Available records START
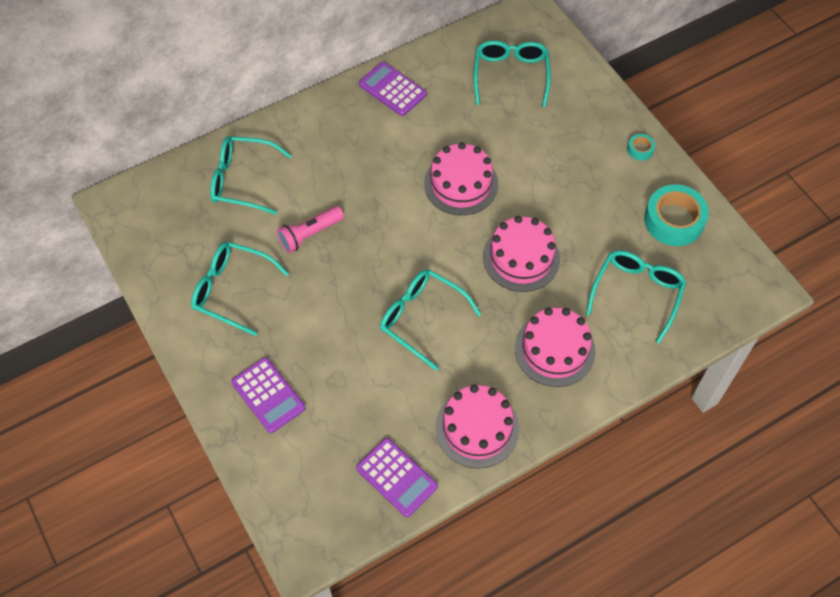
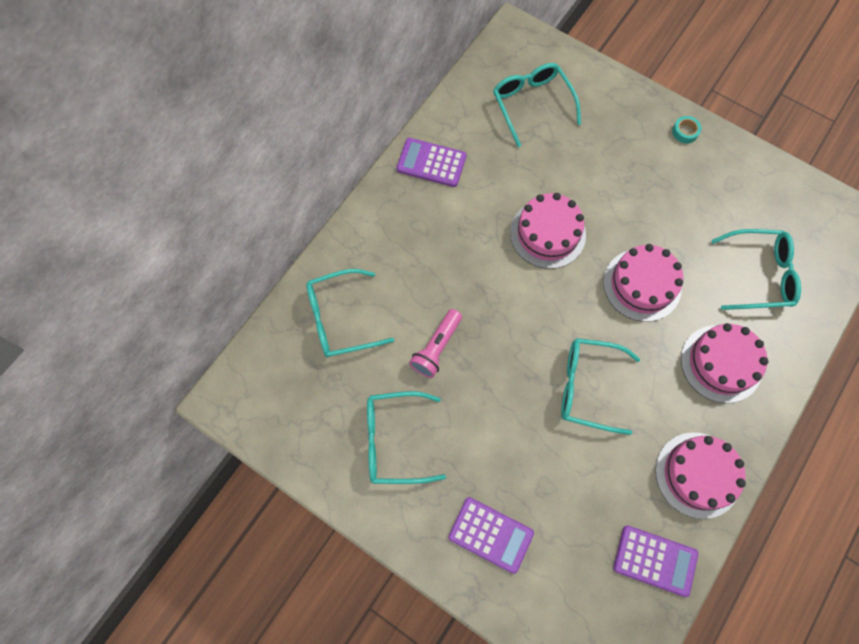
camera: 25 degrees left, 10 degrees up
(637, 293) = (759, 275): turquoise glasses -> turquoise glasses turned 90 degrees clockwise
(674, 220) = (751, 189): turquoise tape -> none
Available records END
Available records START
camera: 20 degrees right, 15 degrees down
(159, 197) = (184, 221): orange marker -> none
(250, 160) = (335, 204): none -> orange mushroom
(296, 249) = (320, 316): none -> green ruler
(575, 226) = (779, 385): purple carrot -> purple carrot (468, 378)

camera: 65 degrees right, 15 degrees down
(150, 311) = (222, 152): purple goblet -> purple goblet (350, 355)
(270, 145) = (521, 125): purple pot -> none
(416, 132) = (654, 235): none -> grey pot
Available records END
Problem to work on ::
Looking back over the data above, restate word for word the lines that begin at the line with "camera: 25 degrees left, 10 degrees up" and end at the line with "(674, 220) = (751, 189): turquoise", inclusive.

Answer for the task ::
camera: 25 degrees left, 10 degrees up
(637, 293) = (759, 275): turquoise glasses -> turquoise glasses turned 90 degrees clockwise
(674, 220) = (751, 189): turquoise tape -> none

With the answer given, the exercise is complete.